• EXERCISE: Repeat the material exactly, leaving no line out.

• EXCERPTED RECORDS:
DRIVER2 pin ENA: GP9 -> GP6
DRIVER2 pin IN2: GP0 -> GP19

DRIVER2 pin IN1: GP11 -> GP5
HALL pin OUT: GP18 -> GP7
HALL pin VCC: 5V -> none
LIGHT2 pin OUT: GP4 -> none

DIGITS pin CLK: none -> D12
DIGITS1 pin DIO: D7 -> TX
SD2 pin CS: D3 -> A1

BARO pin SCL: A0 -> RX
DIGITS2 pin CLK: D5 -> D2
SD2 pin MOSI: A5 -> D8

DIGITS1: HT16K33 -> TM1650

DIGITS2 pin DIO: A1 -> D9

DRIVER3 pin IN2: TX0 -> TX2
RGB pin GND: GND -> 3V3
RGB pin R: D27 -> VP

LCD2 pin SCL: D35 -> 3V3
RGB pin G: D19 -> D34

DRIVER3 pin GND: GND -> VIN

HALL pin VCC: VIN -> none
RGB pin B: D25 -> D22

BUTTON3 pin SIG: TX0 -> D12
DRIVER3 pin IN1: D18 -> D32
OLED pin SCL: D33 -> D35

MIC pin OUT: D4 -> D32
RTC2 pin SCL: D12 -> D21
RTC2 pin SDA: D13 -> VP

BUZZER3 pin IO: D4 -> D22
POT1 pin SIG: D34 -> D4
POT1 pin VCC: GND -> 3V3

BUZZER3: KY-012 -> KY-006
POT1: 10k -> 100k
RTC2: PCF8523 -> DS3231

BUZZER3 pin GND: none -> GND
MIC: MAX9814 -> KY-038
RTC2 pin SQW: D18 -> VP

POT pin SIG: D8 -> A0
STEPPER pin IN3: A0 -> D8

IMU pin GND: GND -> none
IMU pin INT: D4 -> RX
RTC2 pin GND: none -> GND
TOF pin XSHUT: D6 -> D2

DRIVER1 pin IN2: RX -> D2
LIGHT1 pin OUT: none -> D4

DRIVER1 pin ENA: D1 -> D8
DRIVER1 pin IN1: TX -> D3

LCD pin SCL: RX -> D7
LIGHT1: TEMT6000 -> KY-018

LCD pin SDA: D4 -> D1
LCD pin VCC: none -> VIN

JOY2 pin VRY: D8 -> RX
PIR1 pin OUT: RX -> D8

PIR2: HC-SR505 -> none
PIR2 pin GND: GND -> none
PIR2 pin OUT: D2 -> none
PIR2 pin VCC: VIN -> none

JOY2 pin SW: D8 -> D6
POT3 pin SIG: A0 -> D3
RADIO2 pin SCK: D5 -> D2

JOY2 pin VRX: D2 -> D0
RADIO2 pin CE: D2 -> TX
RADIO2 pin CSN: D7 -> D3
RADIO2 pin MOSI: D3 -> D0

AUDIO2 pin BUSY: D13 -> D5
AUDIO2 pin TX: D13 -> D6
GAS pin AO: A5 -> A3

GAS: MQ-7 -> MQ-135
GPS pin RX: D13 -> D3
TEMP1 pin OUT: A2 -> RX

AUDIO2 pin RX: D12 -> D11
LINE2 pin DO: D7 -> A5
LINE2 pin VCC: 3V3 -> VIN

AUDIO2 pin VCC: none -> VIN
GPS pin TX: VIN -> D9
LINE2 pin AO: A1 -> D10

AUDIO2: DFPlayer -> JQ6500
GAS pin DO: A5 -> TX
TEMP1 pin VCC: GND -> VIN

• TASK RESULT:
DRIVER2 pin ENA: GP9 -> GP6
DRIVER2 pin IN2: GP0 -> GP19

DRIVER2 pin IN1: GP11 -> GP5
HALL pin OUT: GP18 -> GP7
HALL pin VCC: 5V -> none
LIGHT2 pin OUT: GP4 -> none

DIGITS pin CLK: none -> D12
DIGITS1 pin DIO: D7 -> TX
SD2 pin CS: D3 -> A1

BARO pin SCL: A0 -> RX
DIGITS2 pin CLK: D5 -> D2
SD2 pin MOSI: A5 -> D8

DIGITS1: HT16K33 -> TM1650

DIGITS2 pin DIO: A1 -> D9

DRIVER3 pin IN2: TX0 -> TX2
RGB pin GND: GND -> 3V3
RGB pin R: D27 -> VP

LCD2 pin SCL: D35 -> 3V3
RGB pin G: D19 -> D34

DRIVER3 pin GND: GND -> VIN

HALL pin VCC: VIN -> none
RGB pin B: D25 -> D22

BUTTON3 pin SIG: TX0 -> D12
DRIVER3 pin IN1: D18 -> D32
OLED pin SCL: D33 -> D35

MIC pin OUT: D4 -> D32
RTC2 pin SCL: D12 -> D21
RTC2 pin SDA: D13 -> VP

BUZZER3 pin IO: D4 -> D22
POT1 pin SIG: D34 -> D4
POT1 pin VCC: GND -> 3V3

BUZZER3: KY-012 -> KY-006
POT1: 10k -> 100k
RTC2: PCF8523 -> DS3231

BUZZER3 pin GND: none -> GND
MIC: MAX9814 -> KY-038
RTC2 pin SQW: D18 -> VP

POT pin SIG: D8 -> A0
STEPPER pin IN3: A0 -> D8

IMU pin GND: GND -> none
IMU pin INT: D4 -> RX
RTC2 pin GND: none -> GND
TOF pin XSHUT: D6 -> D2

DRIVER1 pin IN2: RX -> D2
LIGHT1 pin OUT: none -> D4

DRIVER1 pin ENA: D1 -> D8
DRIVER1 pin IN1: TX -> D3

LCD pin SCL: RX -> D7
LIGHT1: TEMT6000 -> KY-018

LCD pin SDA: D4 -> D1
LCD pin VCC: none -> VIN

JOY2 pin VRY: D8 -> RX
PIR1 pin OUT: RX -> D8

PIR2: HC-SR505 -> none
PIR2 pin GND: GND -> none
PIR2 pin OUT: D2 -> none
PIR2 pin VCC: VIN -> none

JOY2 pin SW: D8 -> D6
POT3 pin SIG: A0 -> D3
RADIO2 pin SCK: D5 -> D2

JOY2 pin VRX: D2 -> D0
RADIO2 pin CE: D2 -> TX
RADIO2 pin CSN: D7 -> D3
RADIO2 pin MOSI: D3 -> D0

AUDIO2 pin BUSY: D13 -> D5
AUDIO2 pin TX: D13 -> D6
GAS pin AO: A5 -> A3

GAS: MQ-7 -> MQ-135
GPS pin RX: D13 -> D3
TEMP1 pin OUT: A2 -> RX

AUDIO2 pin RX: D12 -> D11
LINE2 pin DO: D7 -> A5
LINE2 pin VCC: 3V3 -> VIN

AUDIO2 pin VCC: none -> VIN
GPS pin TX: VIN -> D9
LINE2 pin AO: A1 -> D10

AUDIO2: DFPlayer -> JQ6500
GAS pin DO: A5 -> TX
TEMP1 pin VCC: GND -> VIN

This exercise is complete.